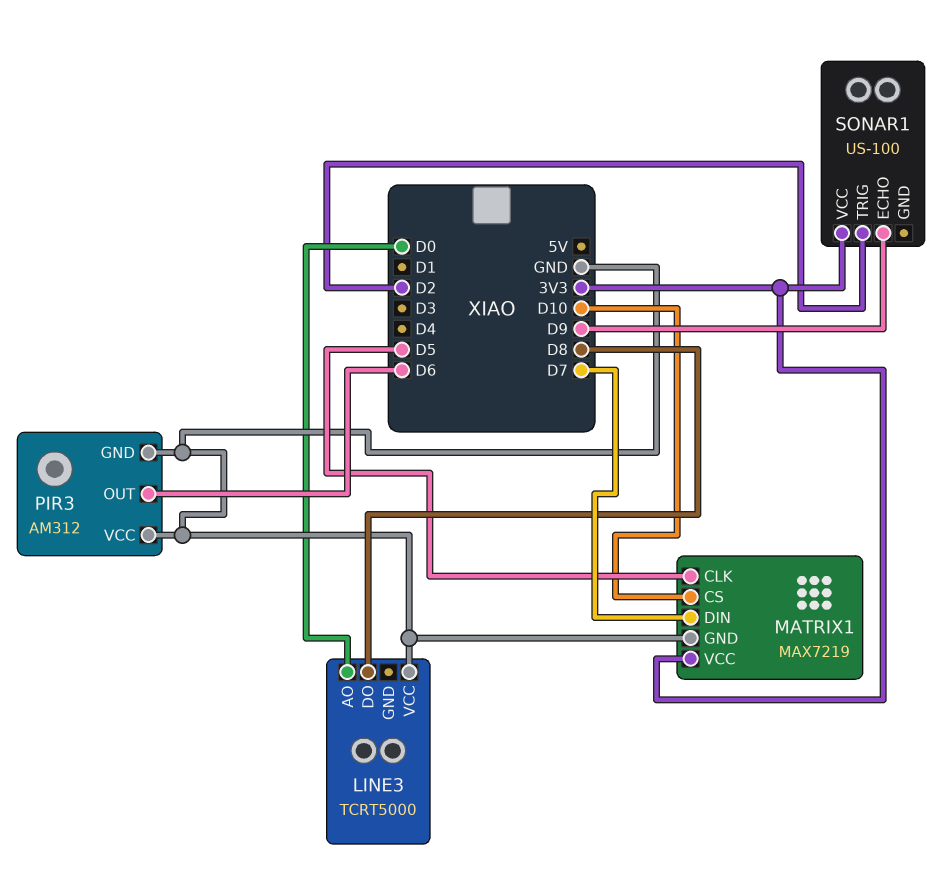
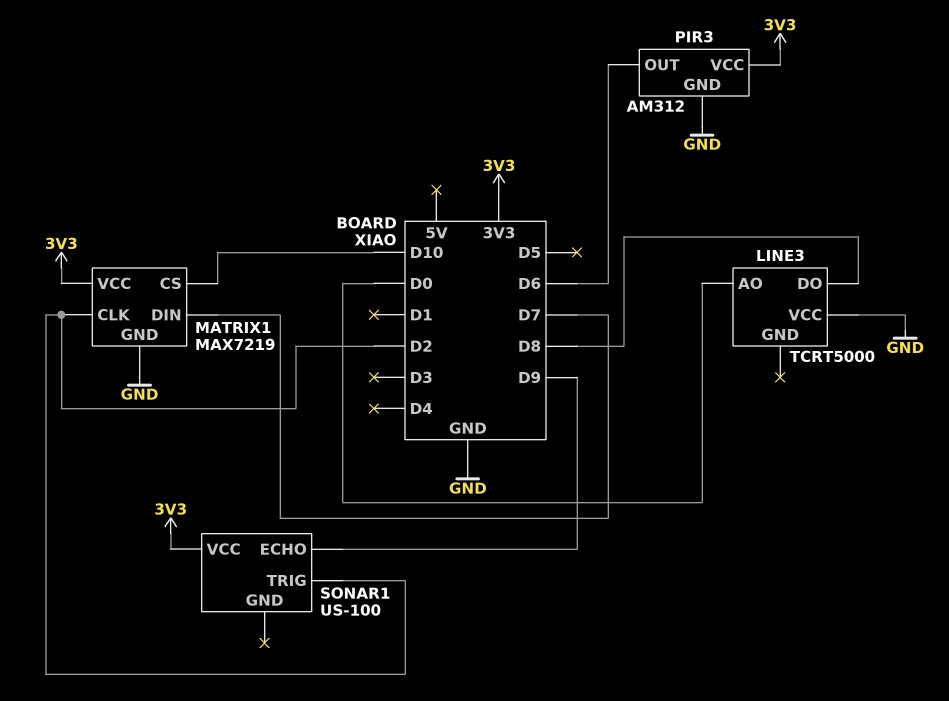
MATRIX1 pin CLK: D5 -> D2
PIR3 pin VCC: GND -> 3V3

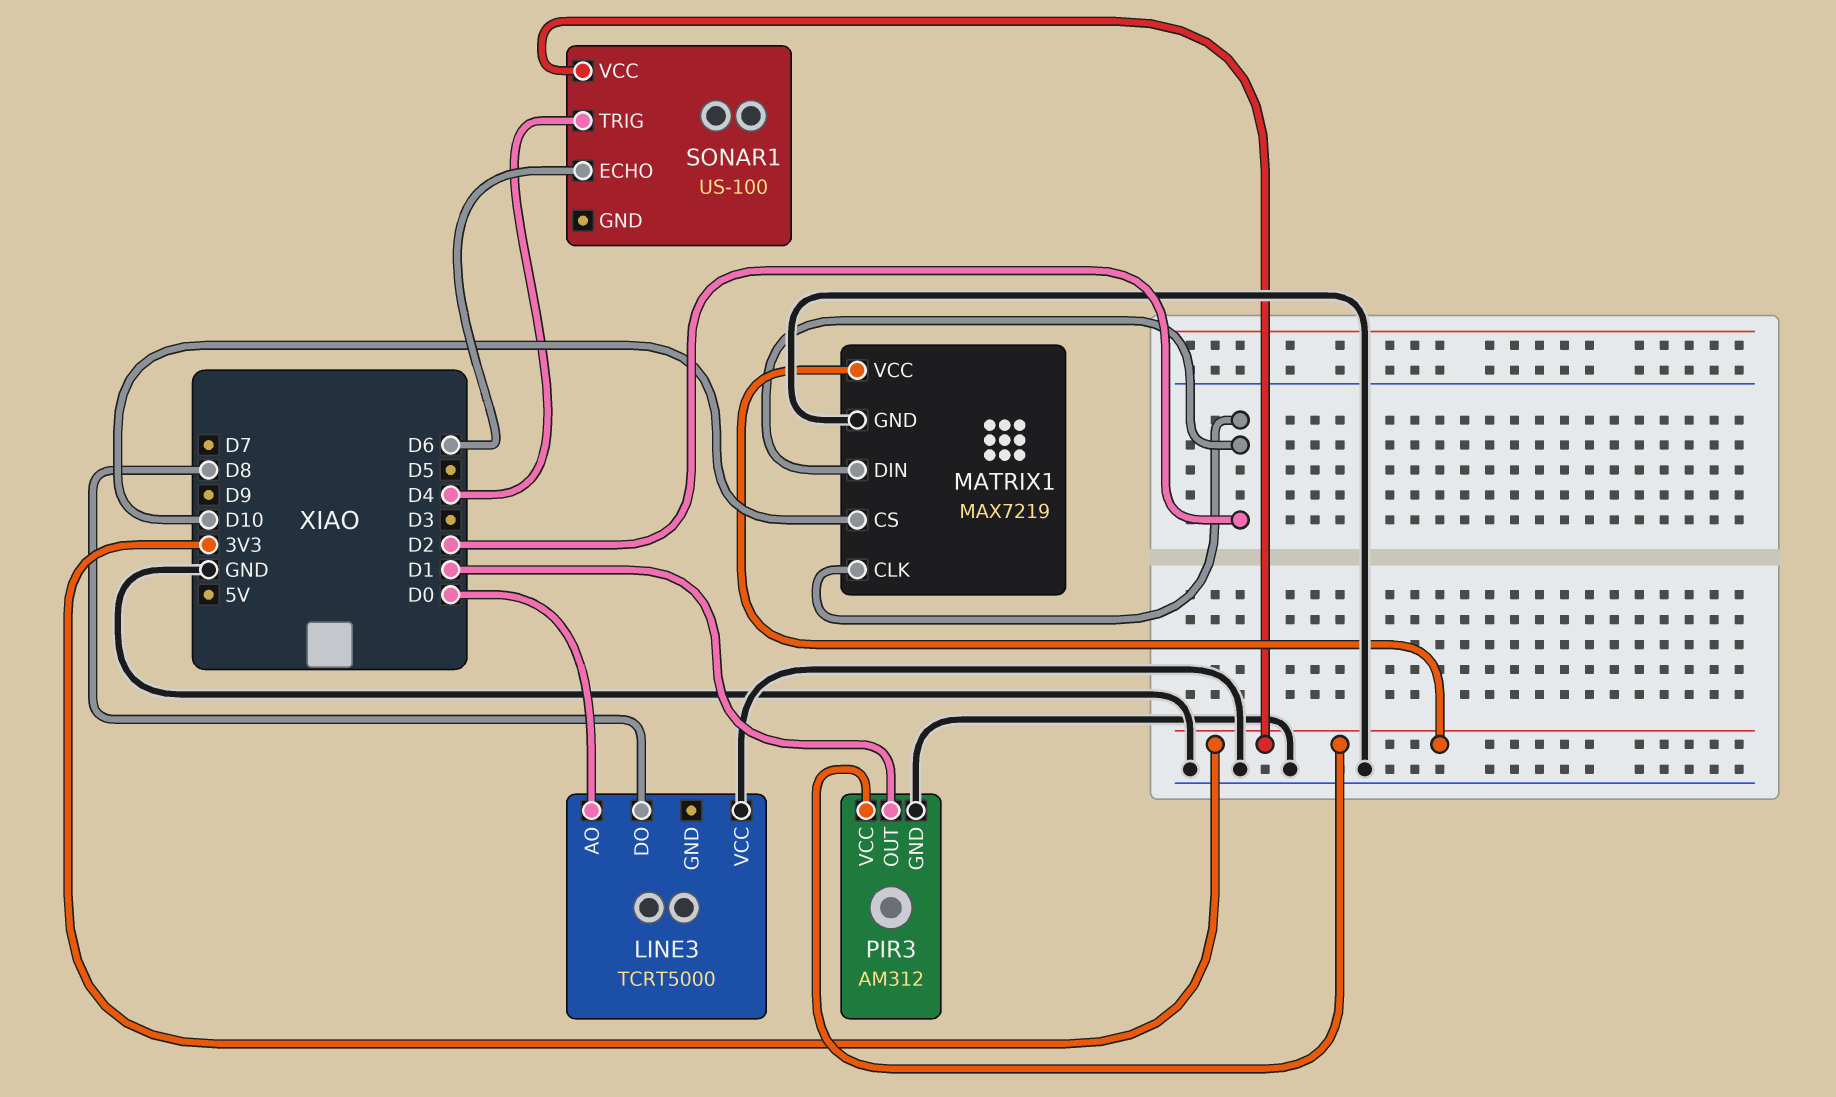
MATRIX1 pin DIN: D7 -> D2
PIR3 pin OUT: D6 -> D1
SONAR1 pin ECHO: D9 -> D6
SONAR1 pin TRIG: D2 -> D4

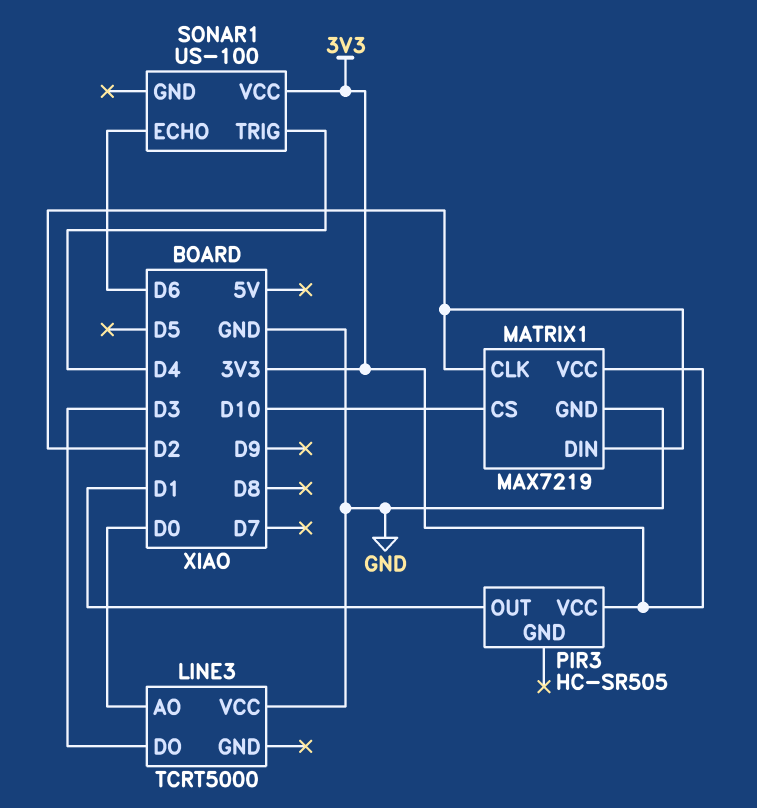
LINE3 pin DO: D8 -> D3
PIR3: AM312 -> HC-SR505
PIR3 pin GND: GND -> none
────────────────────
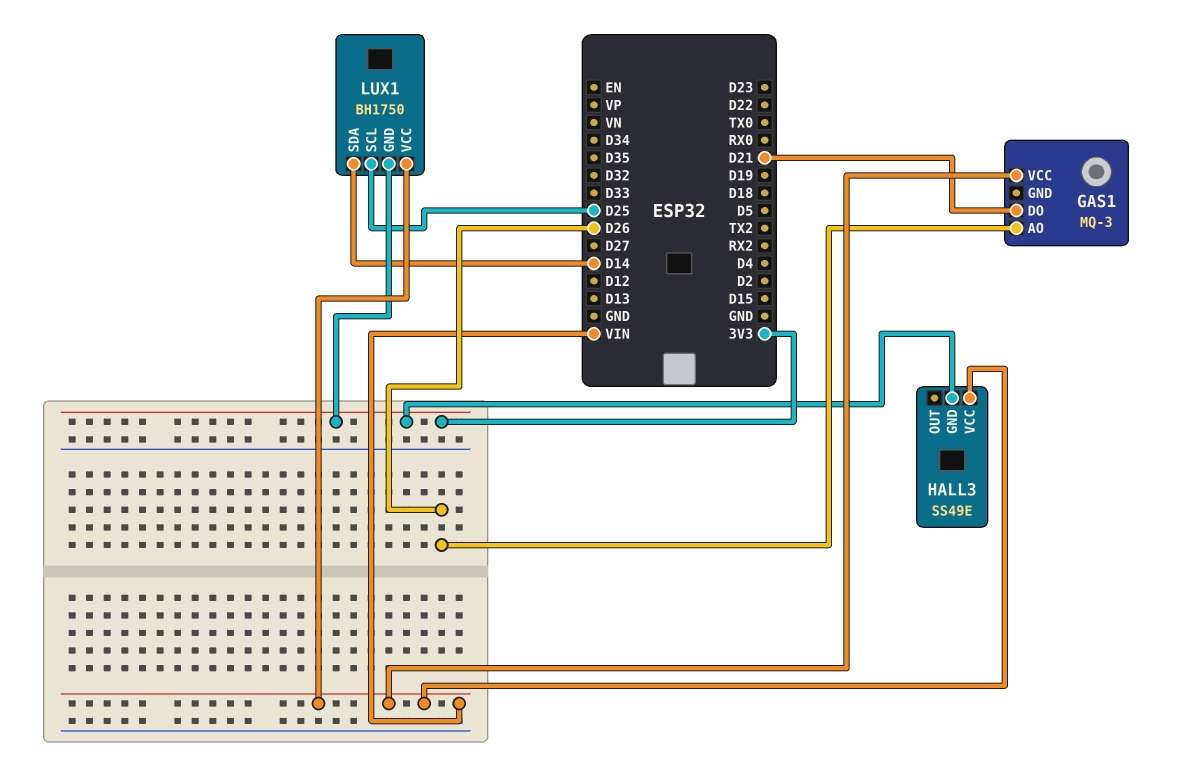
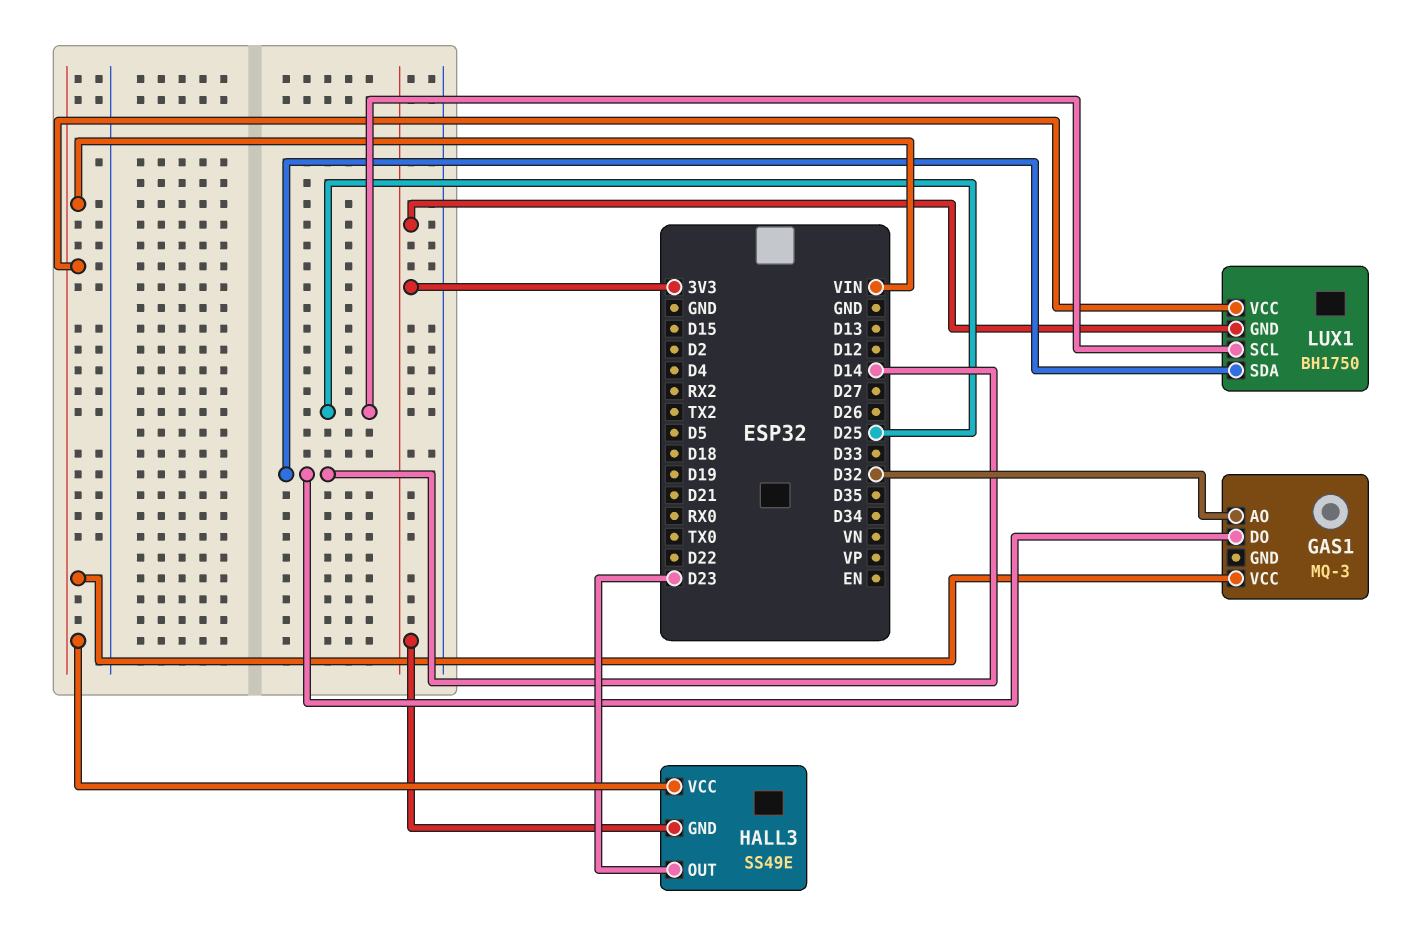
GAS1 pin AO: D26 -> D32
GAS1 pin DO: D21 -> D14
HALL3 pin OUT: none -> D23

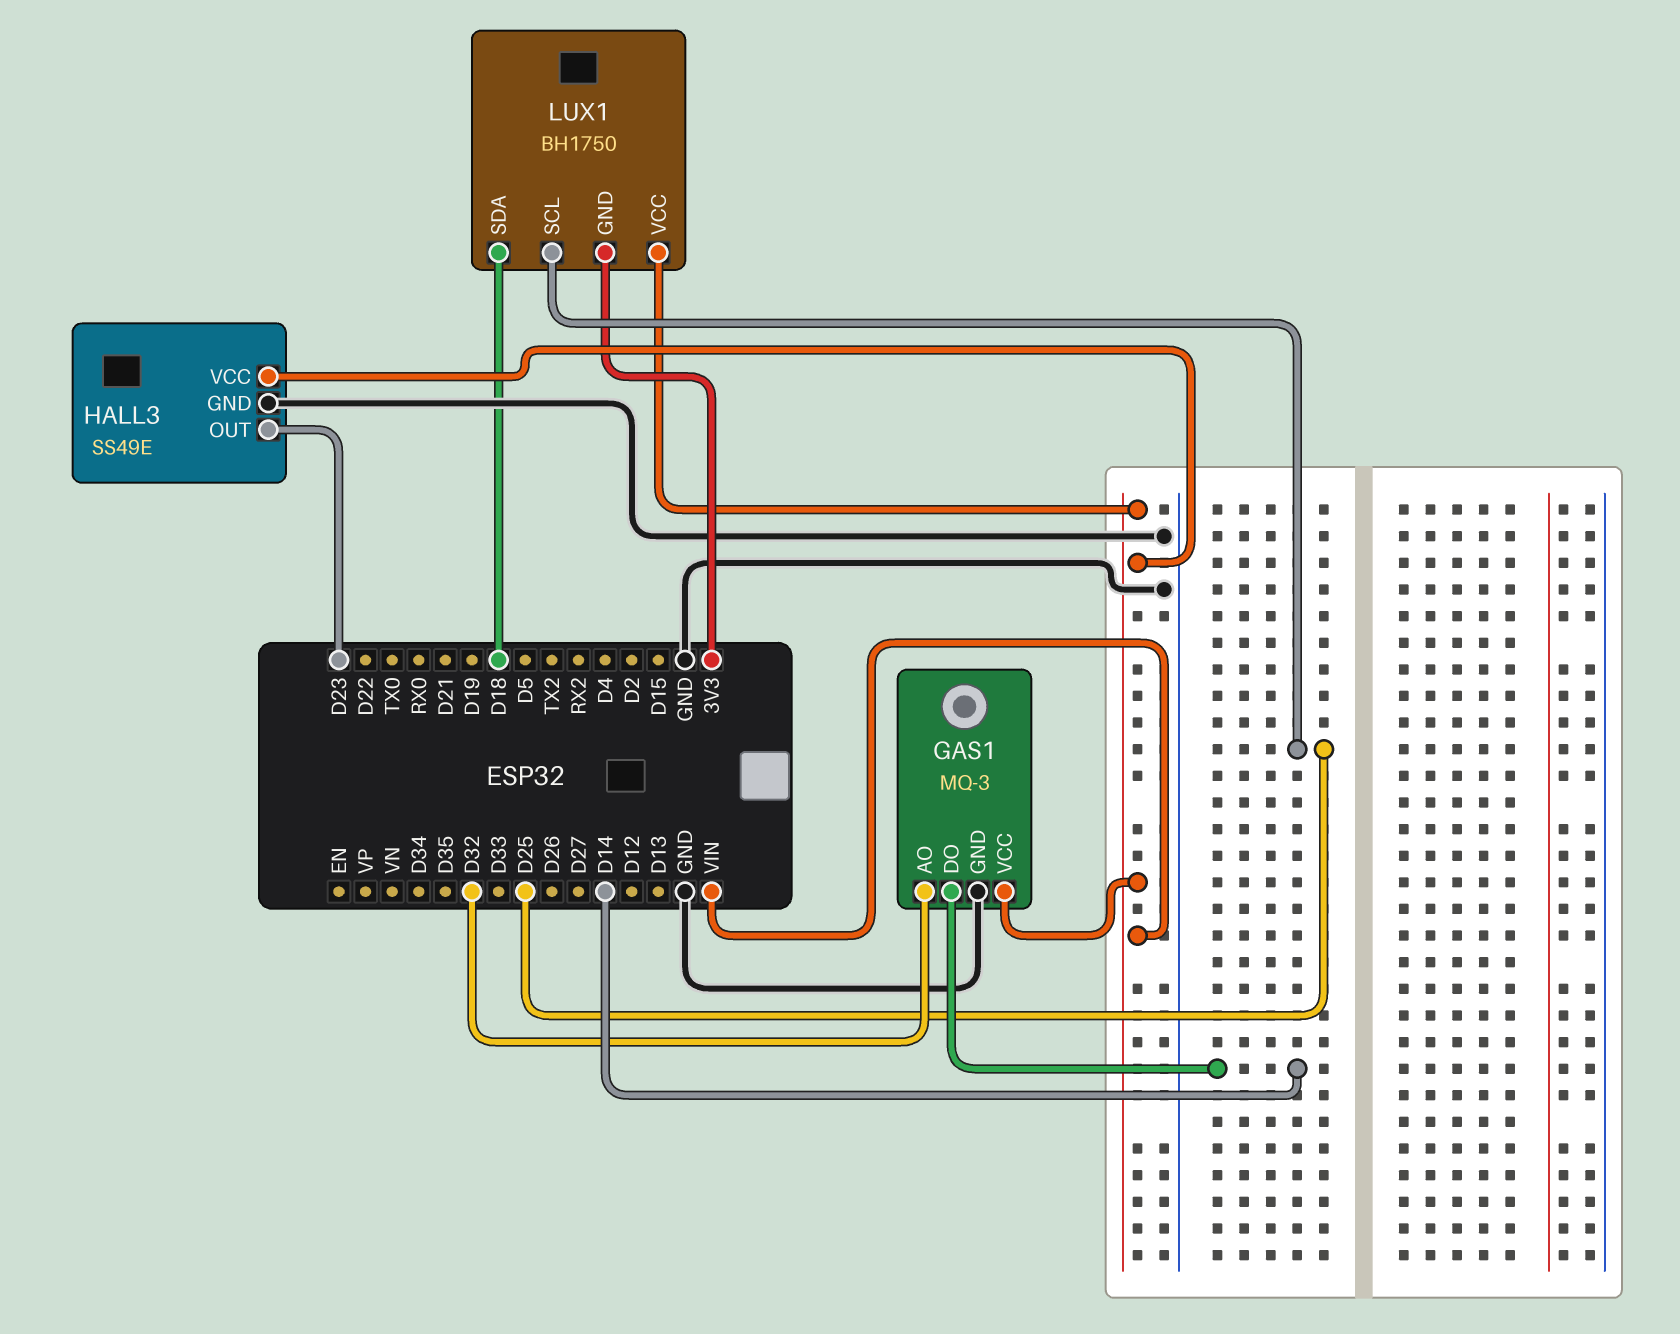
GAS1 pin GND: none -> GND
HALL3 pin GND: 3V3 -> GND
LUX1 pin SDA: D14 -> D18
────────────────────
*PROMPT*
Going by the entries above, repeat exactly the lines that start at the line with "HALL3 pin OUT: none -> D23" and go on through the line with "LUX1 pin SDA: D14 -> D18". Pictures are not part of the copy.

*TASK SOLUTION*
HALL3 pin OUT: none -> D23

GAS1 pin GND: none -> GND
HALL3 pin GND: 3V3 -> GND
LUX1 pin SDA: D14 -> D18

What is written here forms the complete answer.